* Begin SOURCE DATA *

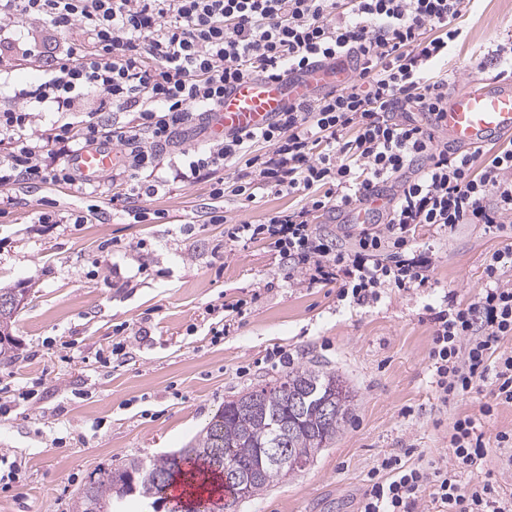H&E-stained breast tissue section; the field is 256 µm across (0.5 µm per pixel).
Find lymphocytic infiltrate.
I'll use <instances>...</instances> for the list:
<instances>
[{
    "instance_id": "f902f5d3",
    "label": "lymphocytic infiltrate",
    "mask_w": 512,
    "mask_h": 512,
    "mask_svg": "<svg viewBox=\"0 0 512 512\" xmlns=\"http://www.w3.org/2000/svg\"><path fill=\"white\" fill-rule=\"evenodd\" d=\"M474 0H0V187L18 179L94 194L71 159L119 144L109 179L113 203L133 221L139 200L214 174L212 198L253 199L255 190L298 194L300 207L228 223L225 243L265 241L308 285L338 283L340 298L365 305L382 292L434 287L433 264L417 230L463 224L505 230L512 219V140L491 153L439 145L420 118L440 121L448 73L439 64L461 37L456 20ZM81 32L46 43L45 30ZM48 58L37 83L11 84L10 58ZM318 64L349 66L347 79L289 103L258 130L225 134L205 148H178L179 131L247 77L281 79ZM131 112L133 122L112 121ZM48 117L46 128L36 117ZM180 158L168 176L159 161ZM244 166L233 184L219 168ZM367 209L368 224L315 219ZM512 243L484 267V285L465 305L430 311L427 352L441 404L489 391L478 416L448 427L449 461L414 463L394 454L368 475L360 512H512V493L478 467L488 446L512 449V432L487 438L479 416L512 405Z\"/></svg>"
}]
</instances>
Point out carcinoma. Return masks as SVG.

* End SOURCE DATA *

The pictures should not appear in the copy; every other part of the records above must be returned exactly.

TASK SOLUTION:
H&E-stained breast tissue section; the field is 256 µm across (0.5 µm per pixel).
Find lymphocytic infiltrate.
I'll use <instances>...</instances> for the list:
<instances>
[{
    "instance_id": "f902f5d3",
    "label": "lymphocytic infiltrate",
    "mask_w": 512,
    "mask_h": 512,
    "mask_svg": "<svg viewBox=\"0 0 512 512\" xmlns=\"http://www.w3.org/2000/svg\"><path fill=\"white\" fill-rule=\"evenodd\" d=\"M474 0H0V187L18 179L94 194L71 159L119 144L109 179L113 203L133 221L139 200L214 174L212 198L253 199L255 190L298 194L300 207L228 223L225 243L265 241L308 285L338 283L340 298L365 305L382 292L434 287L433 264L417 230L463 224L505 230L512 219V140L491 153L439 145L420 118L440 121L448 73L439 64L461 37L456 20ZM81 32L46 43L45 30ZM48 58L37 83L11 84L10 58ZM318 64L349 66L347 79L289 103L258 130L225 134L205 148H178L179 131L247 77L281 79ZM131 112L133 122L112 121ZM48 117L46 128L36 117ZM180 158L168 176L159 161ZM244 166L233 184L219 168ZM367 209L368 224L315 219ZM512 243L484 267V285L465 305L430 311L427 352L441 404L489 391L478 416L448 427L449 461L414 463L394 454L368 475L360 512H512V493L478 467L488 446L512 449V432L487 438L479 416L512 405Z\"/></svg>"
}]
</instances>
Point out carcinoma. Return masks as SVG.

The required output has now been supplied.